#### [Source data]
- - - - - - -

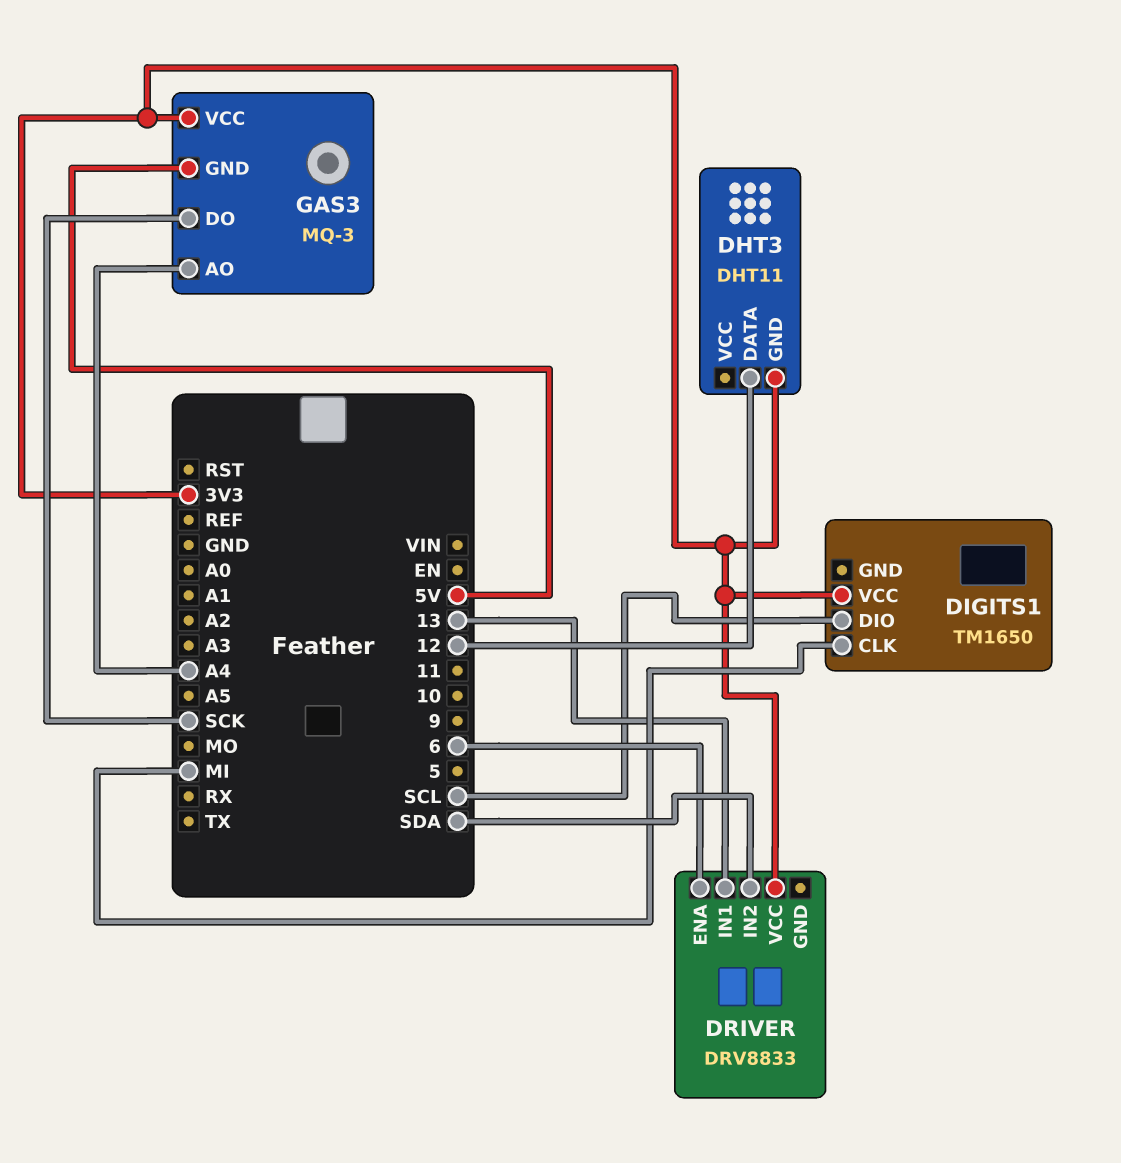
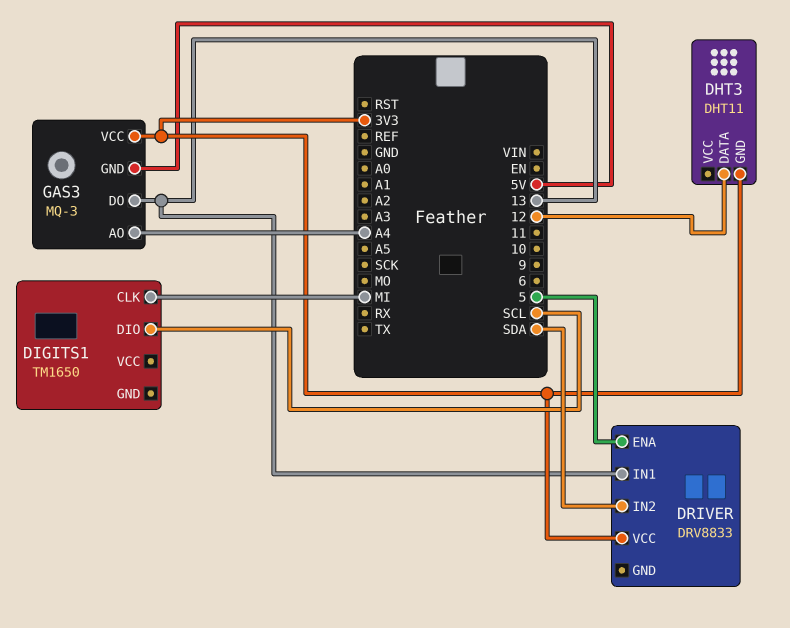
DIGITS1 pin VCC: 3V3 -> none
DRIVER pin ENA: 6 -> 5
GAS3 pin DO: SCK -> 13

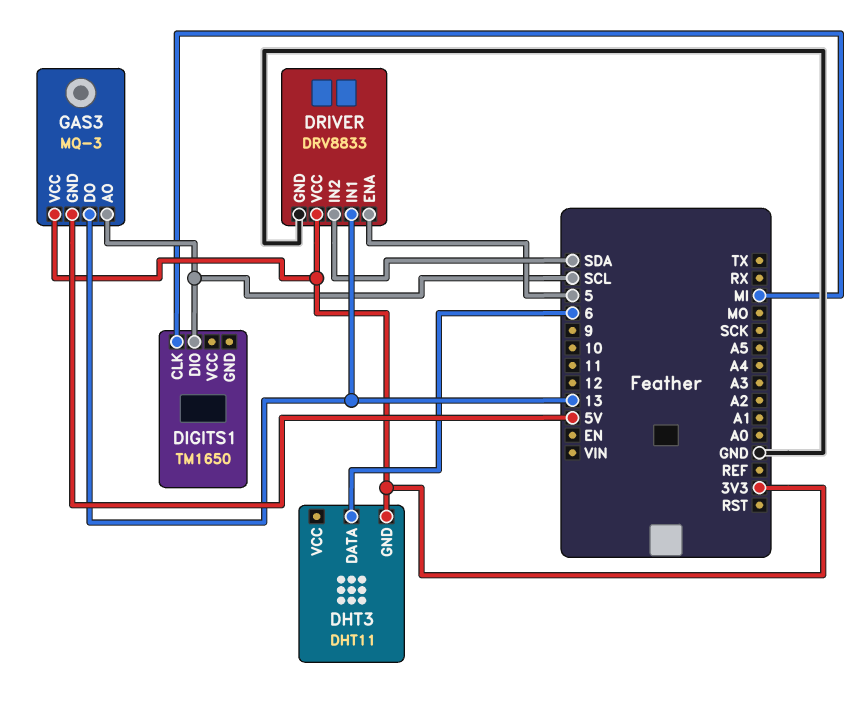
DHT3 pin DATA: 12 -> 6
DRIVER pin GND: none -> GND
GAS3 pin AO: A4 -> SCL

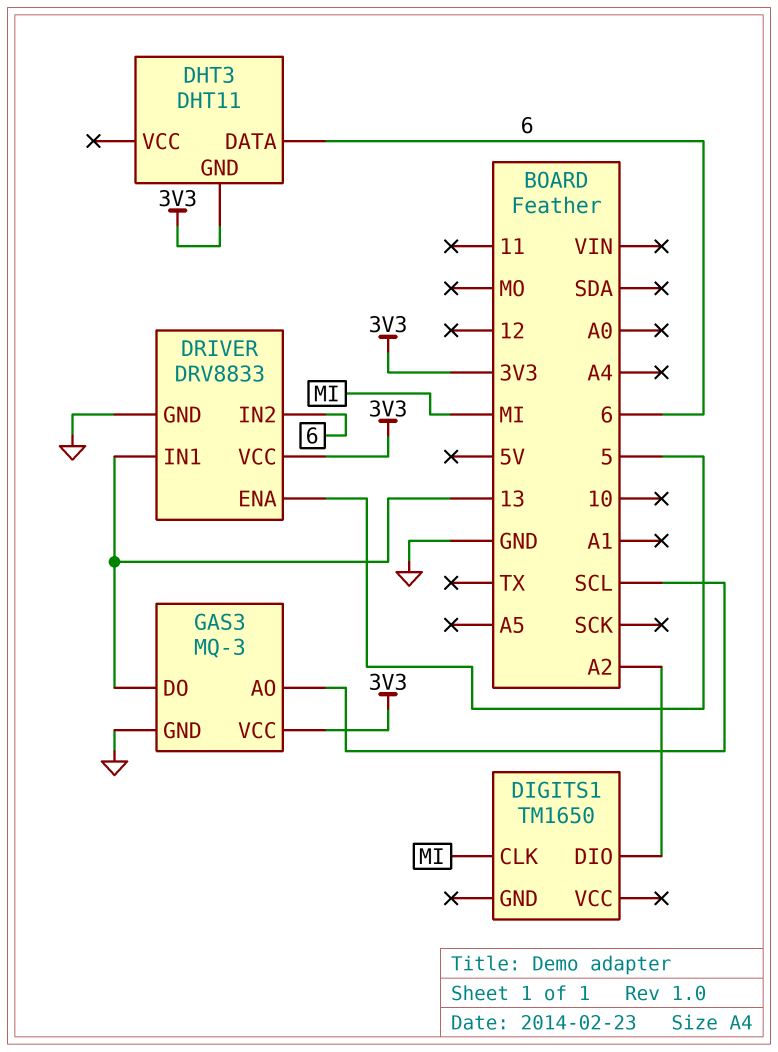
DIGITS1 pin DIO: SCL -> A2
DRIVER pin IN2: SDA -> 6
GAS3 pin GND: 5V -> GND

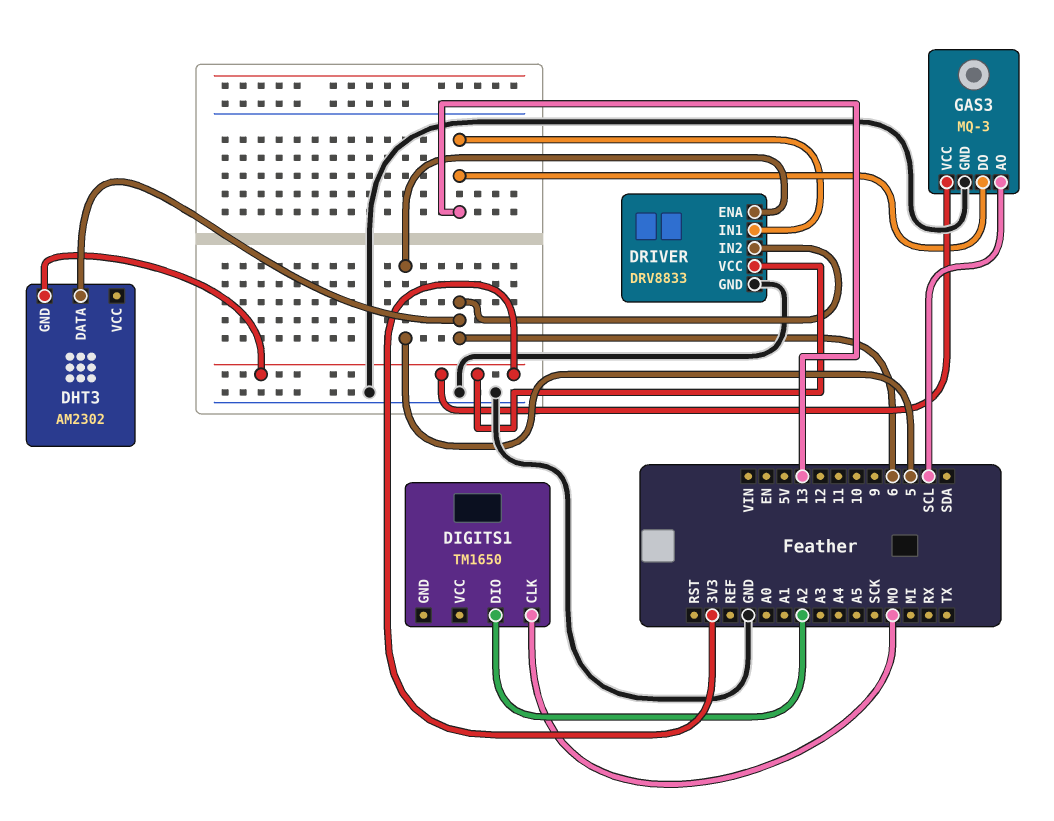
DHT3: DHT11 -> AM2302
DIGITS1 pin CLK: MI -> MO

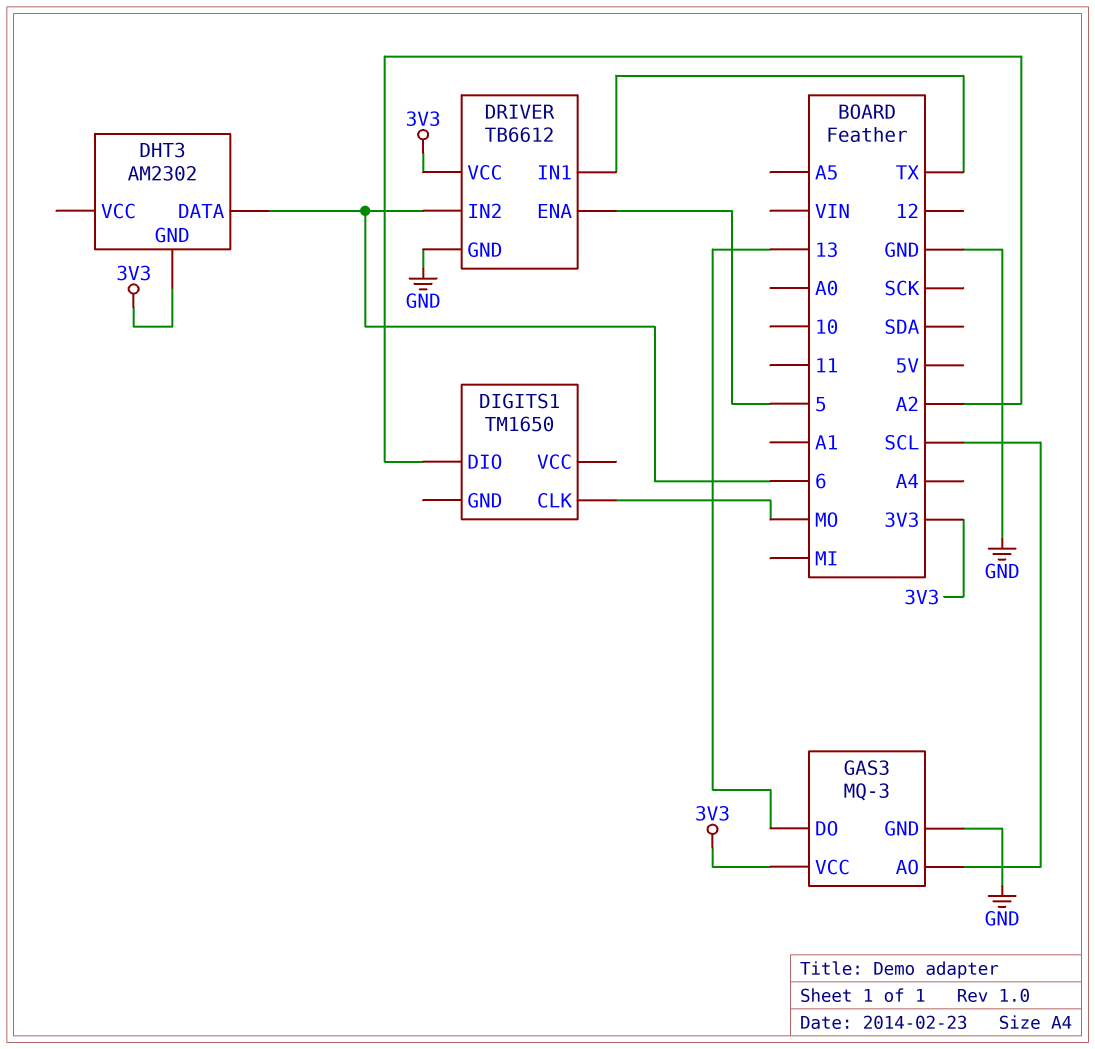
DRIVER: DRV8833 -> TB6612
DRIVER pin IN1: 13 -> TX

- - - - - - -

#### [WHAT THIS TASK INVOLVES]
Which lines in the data above hold the string "none"? Return each of them.

#### [WRITTEN REPLY]
DIGITS1 pin VCC: 3V3 -> none
DRIVER pin GND: none -> GND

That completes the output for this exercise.